• WORK ITEM:
All lines in the records below from the line with "R1: 1.5k (IN, INT) -> 1.2k (IN, INT)" through the line with "R4: 68 (GND, SIG1) -> 100 (GND, SIG1)" are to be given again exactly, both ends included; the pictures are to be left out.

• RECORDS PROVIDED:
▼
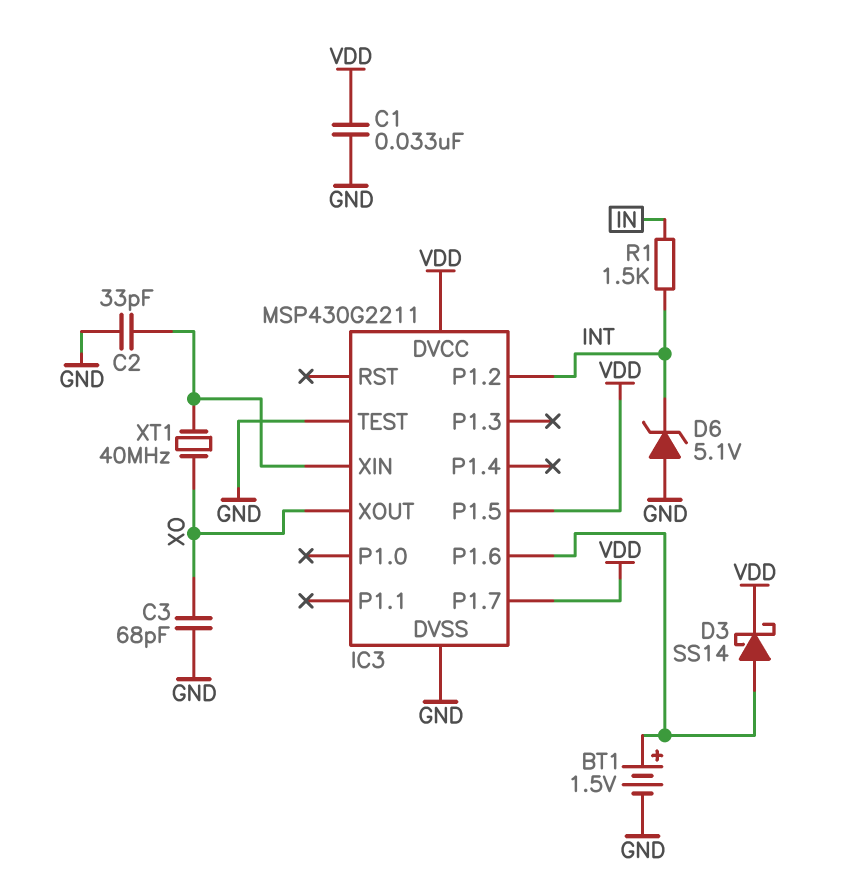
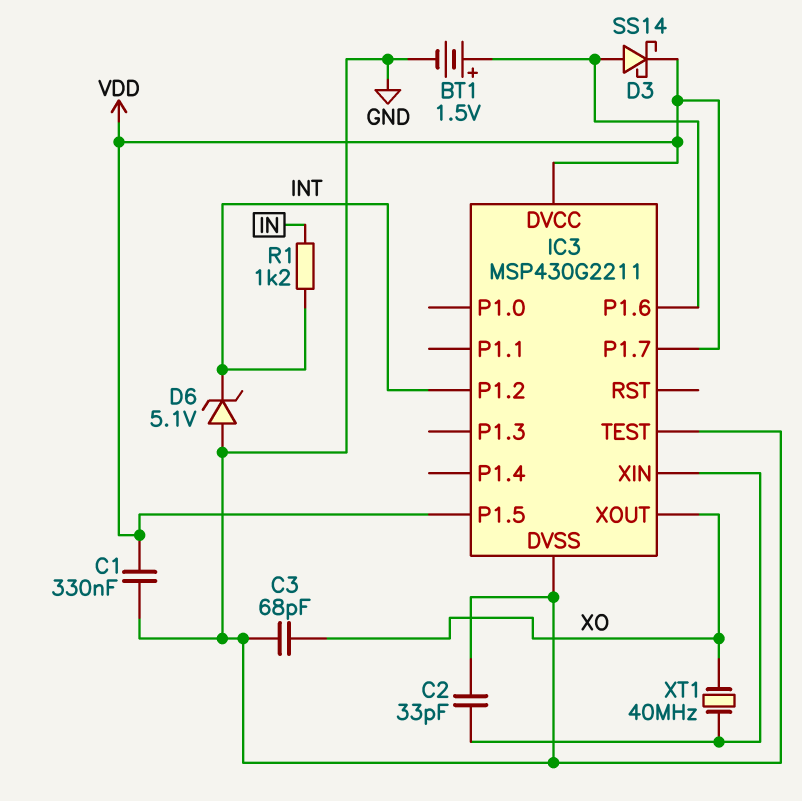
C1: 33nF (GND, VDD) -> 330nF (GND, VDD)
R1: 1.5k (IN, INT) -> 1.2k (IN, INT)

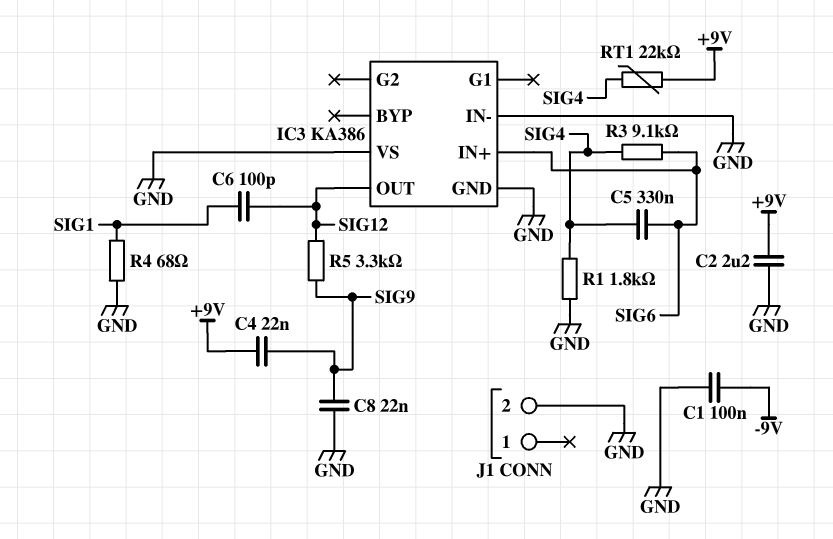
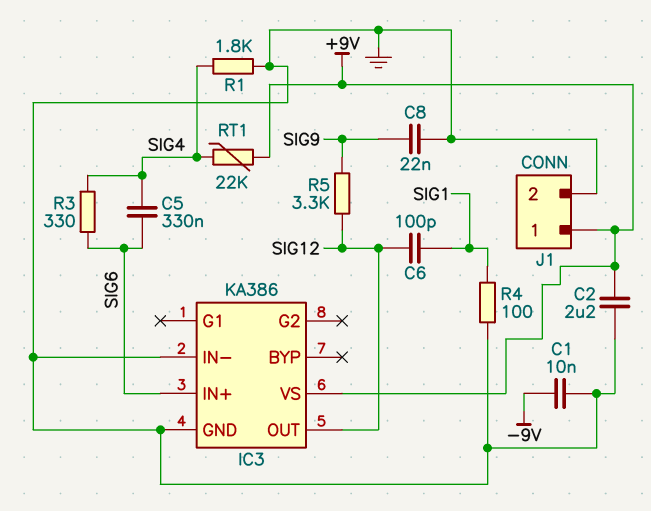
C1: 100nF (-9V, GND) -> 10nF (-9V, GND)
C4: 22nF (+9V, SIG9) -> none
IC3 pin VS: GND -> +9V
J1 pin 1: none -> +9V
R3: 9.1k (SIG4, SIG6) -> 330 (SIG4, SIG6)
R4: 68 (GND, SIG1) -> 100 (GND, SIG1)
▲
▼
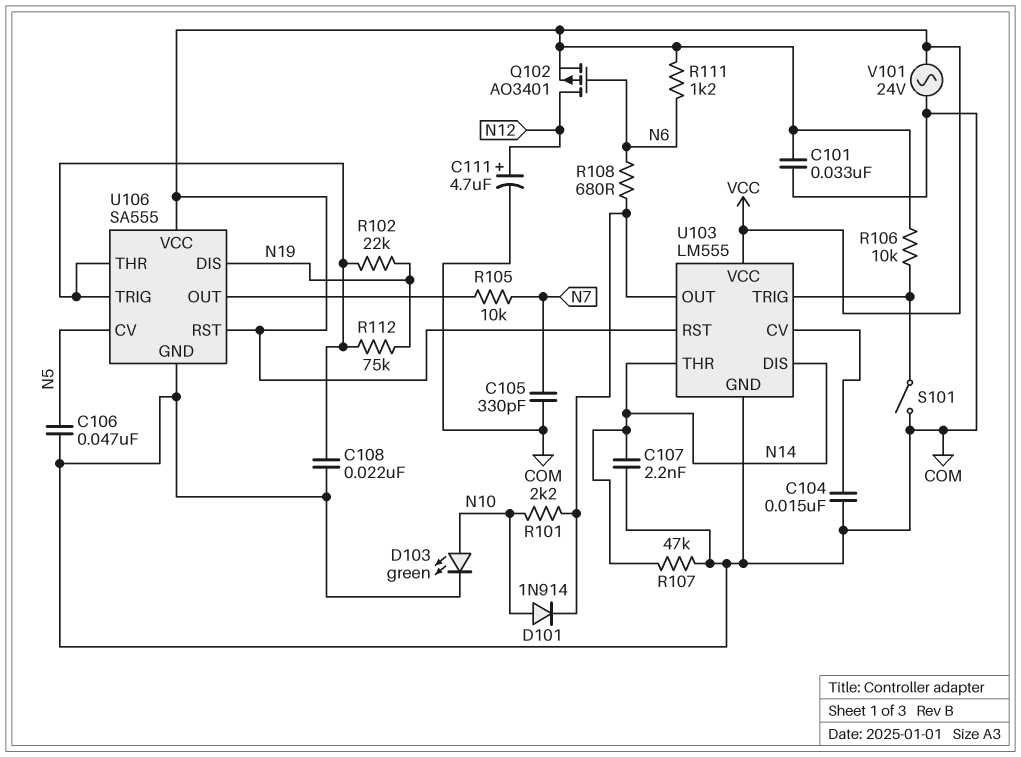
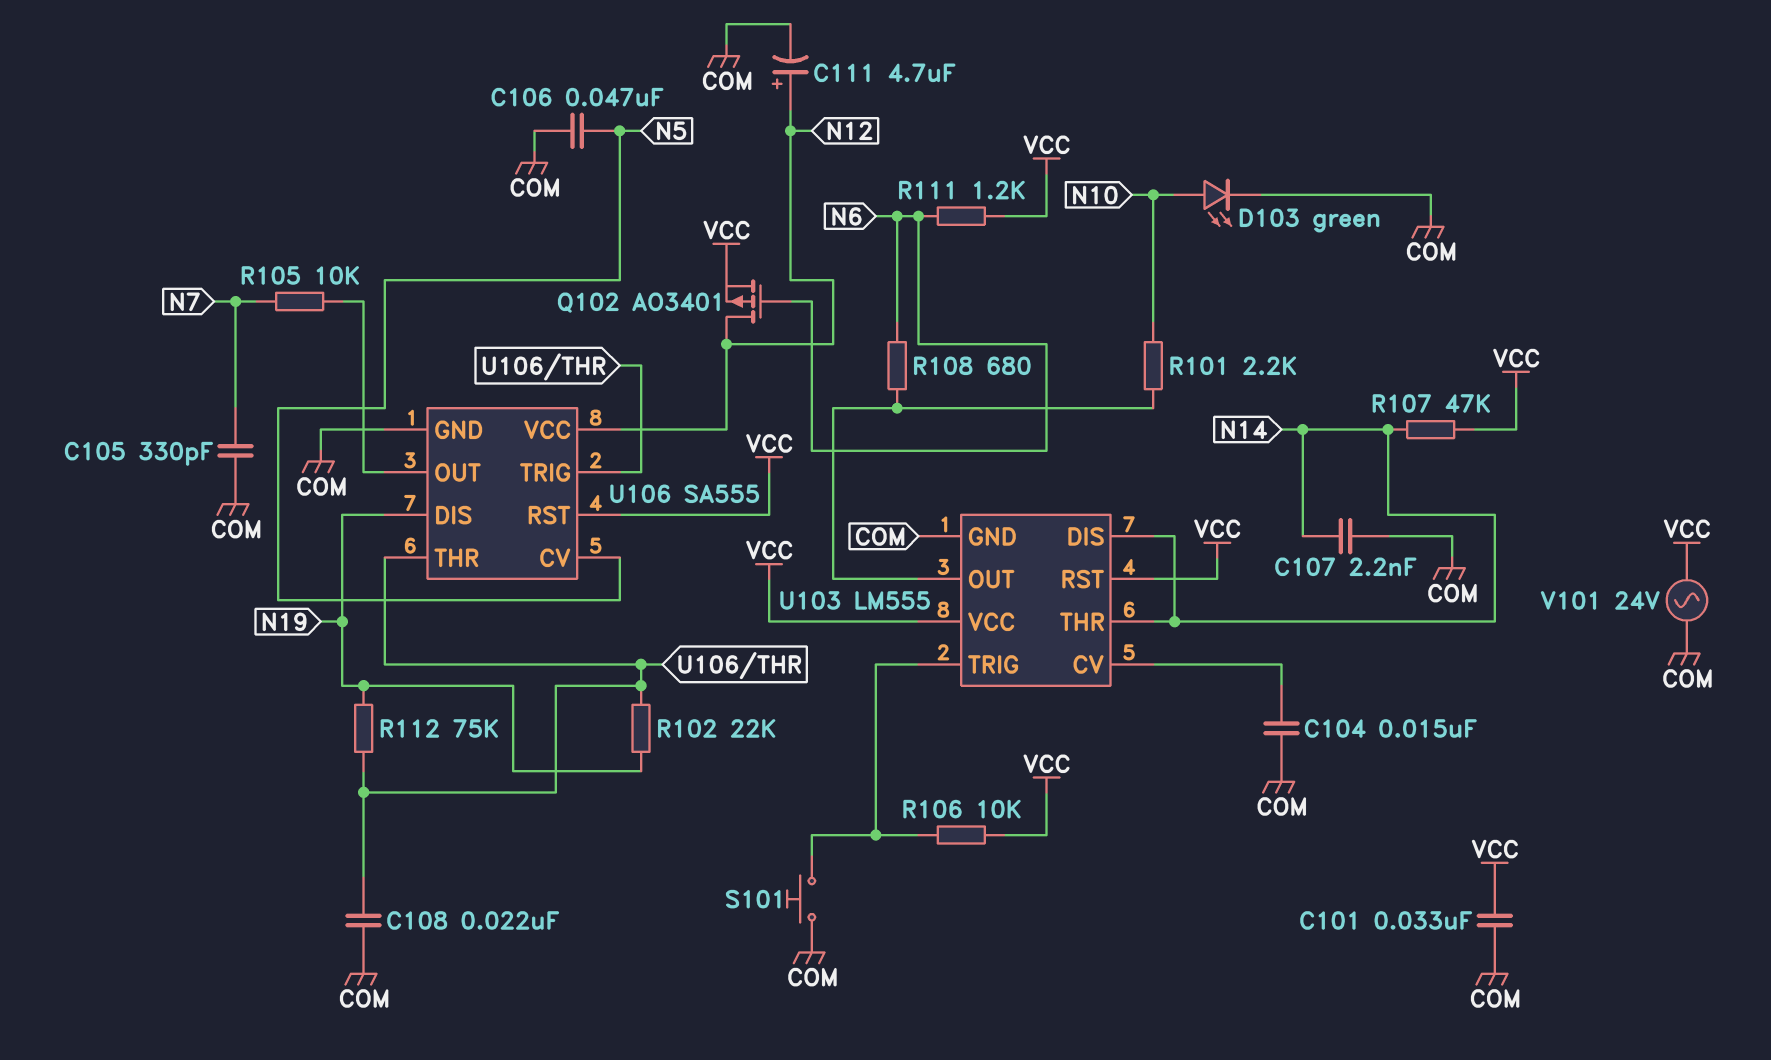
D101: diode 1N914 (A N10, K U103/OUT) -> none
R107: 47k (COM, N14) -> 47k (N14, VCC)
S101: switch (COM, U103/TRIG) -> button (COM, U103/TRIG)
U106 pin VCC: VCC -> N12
▲
• PROBLEM SOLUTION:
R1: 1.5k (IN, INT) -> 1.2k (IN, INT)

C1: 100nF (-9V, GND) -> 10nF (-9V, GND)
C4: 22nF (+9V, SIG9) -> none
IC3 pin VS: GND -> +9V
J1 pin 1: none -> +9V
R3: 9.1k (SIG4, SIG6) -> 330 (SIG4, SIG6)
R4: 68 (GND, SIG1) -> 100 (GND, SIG1)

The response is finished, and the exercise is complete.